> **DIRECTIVE**
Please reproduce exactly the line that carries "printer: (49, 85) -> (155, 63), added" and all remaining lines through the last line of the data, and write nothing else.

Before and after comparisons
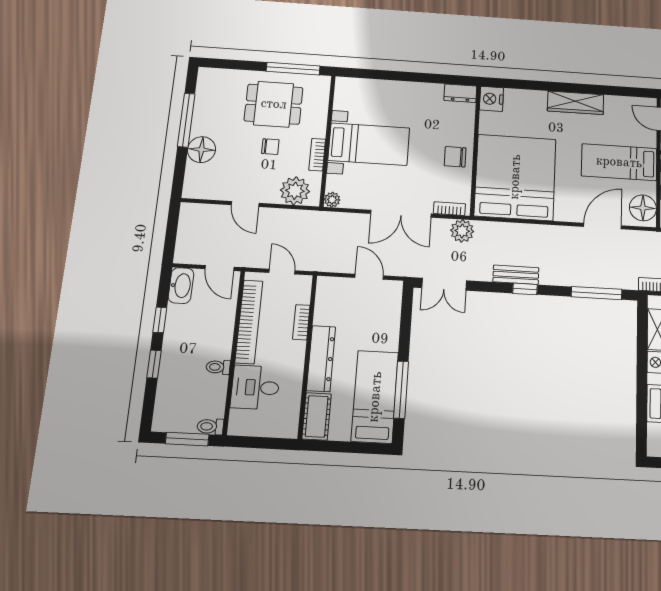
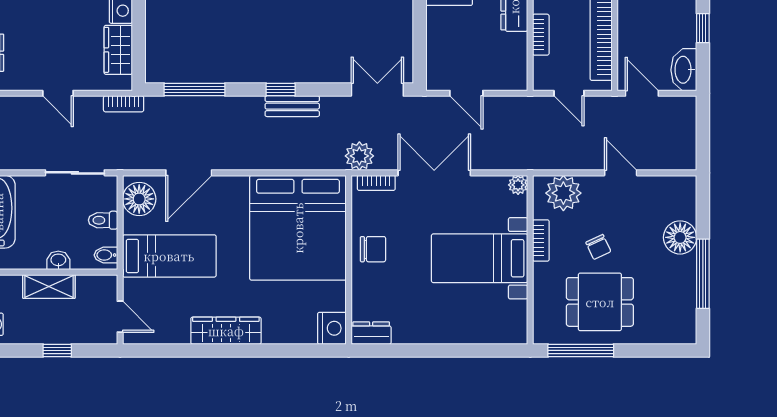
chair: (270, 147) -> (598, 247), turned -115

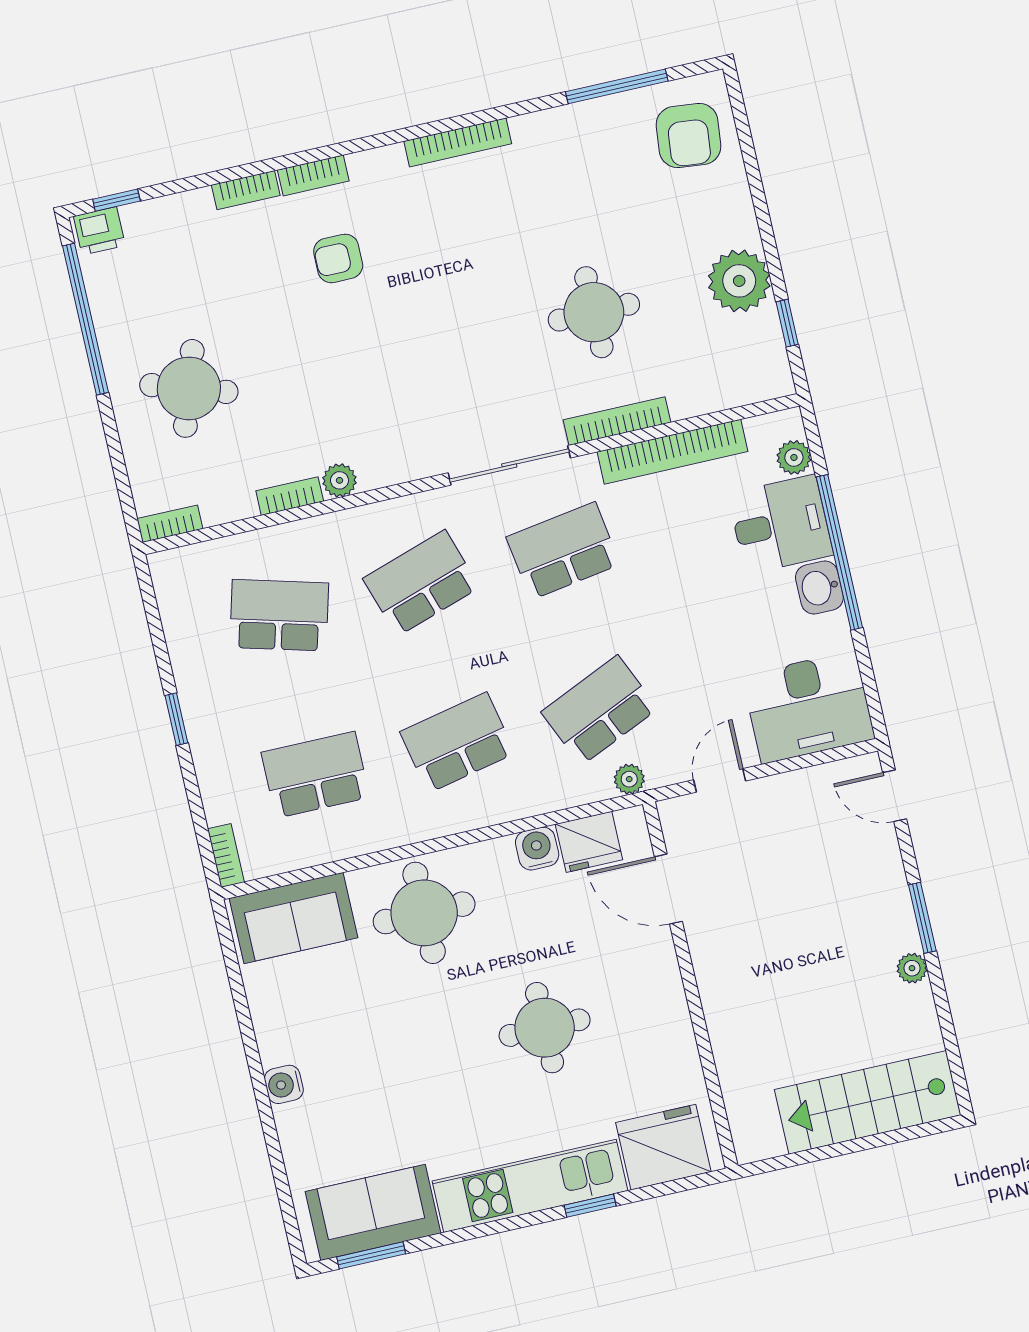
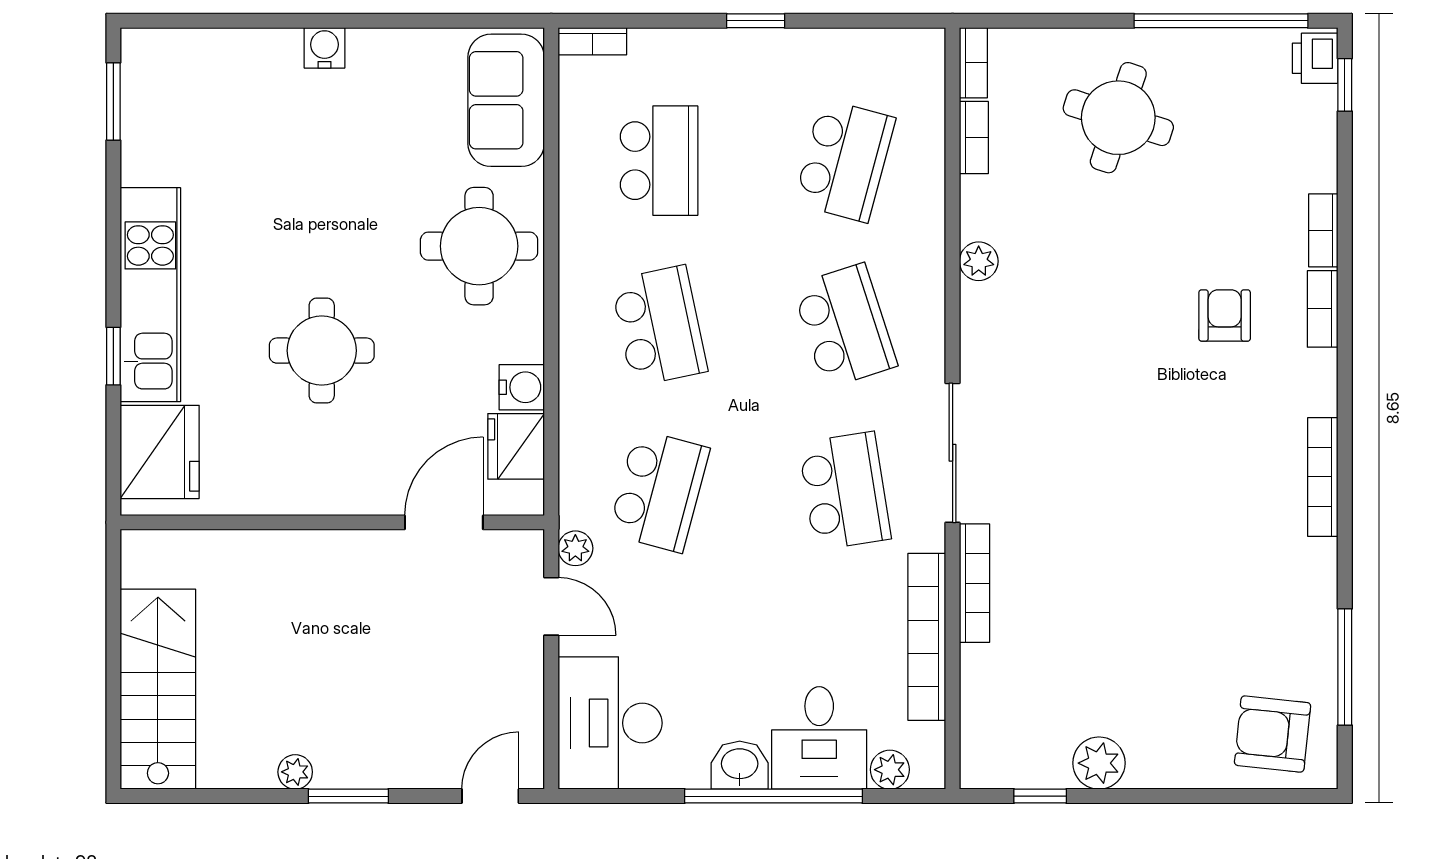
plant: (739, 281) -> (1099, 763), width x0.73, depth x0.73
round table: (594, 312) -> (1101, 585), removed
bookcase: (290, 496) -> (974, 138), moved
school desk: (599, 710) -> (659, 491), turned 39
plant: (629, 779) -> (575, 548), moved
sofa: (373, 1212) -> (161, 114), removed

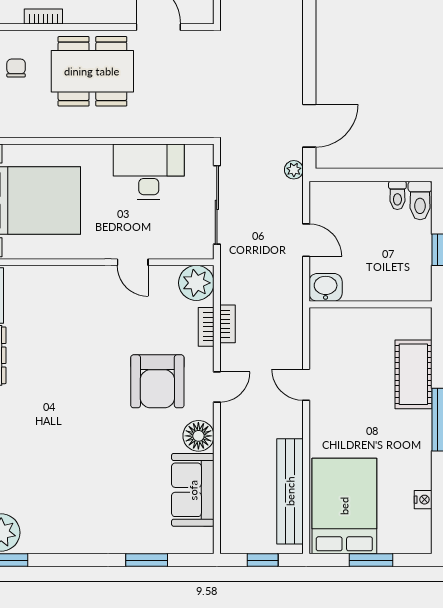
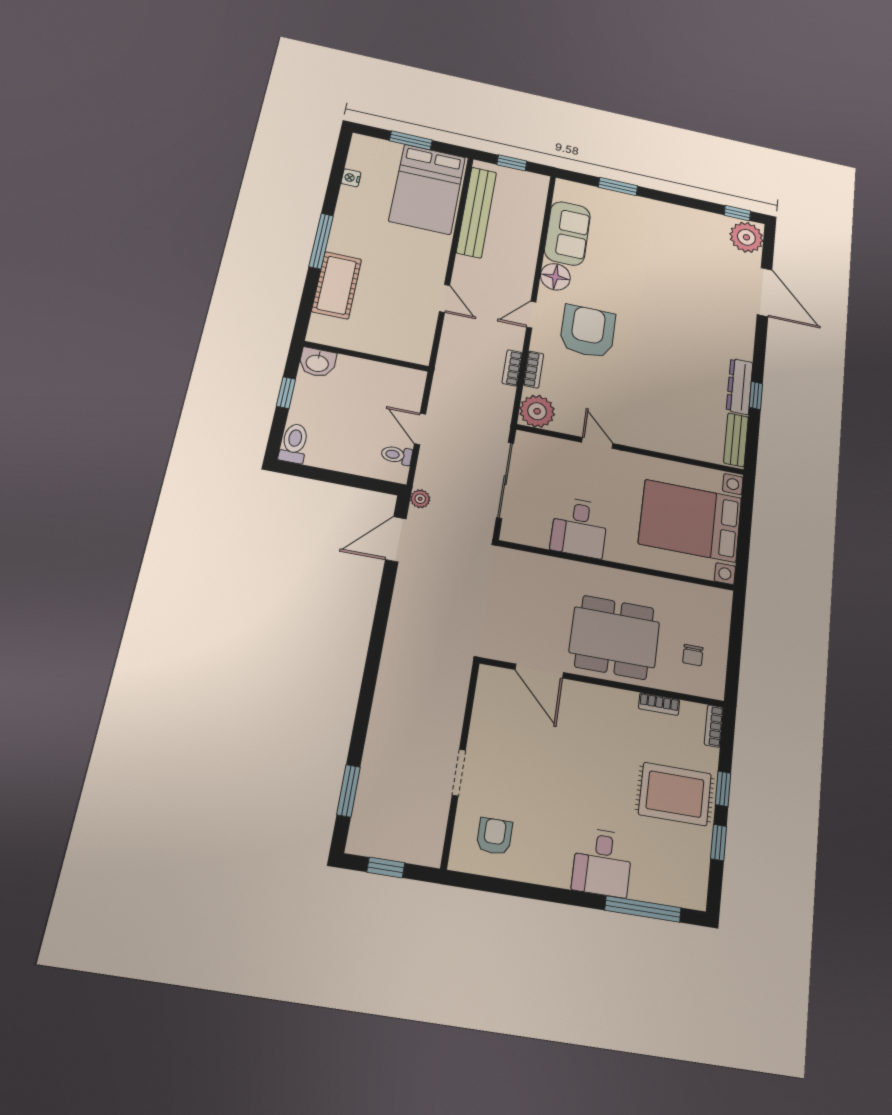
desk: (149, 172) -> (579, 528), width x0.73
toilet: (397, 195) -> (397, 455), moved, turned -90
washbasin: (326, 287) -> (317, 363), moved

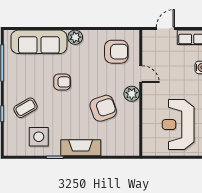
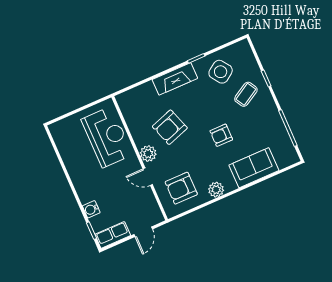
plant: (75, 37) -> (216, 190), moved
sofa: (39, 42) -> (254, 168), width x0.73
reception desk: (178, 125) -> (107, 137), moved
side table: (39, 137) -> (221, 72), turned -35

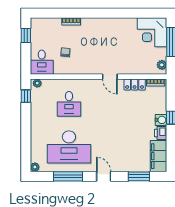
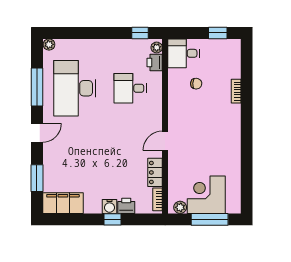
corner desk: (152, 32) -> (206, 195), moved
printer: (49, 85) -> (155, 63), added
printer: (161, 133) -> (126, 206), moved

> **RESPONSE FOR THIS EXERCISE**
printer: (49, 85) -> (155, 63), added
printer: (161, 133) -> (126, 206), moved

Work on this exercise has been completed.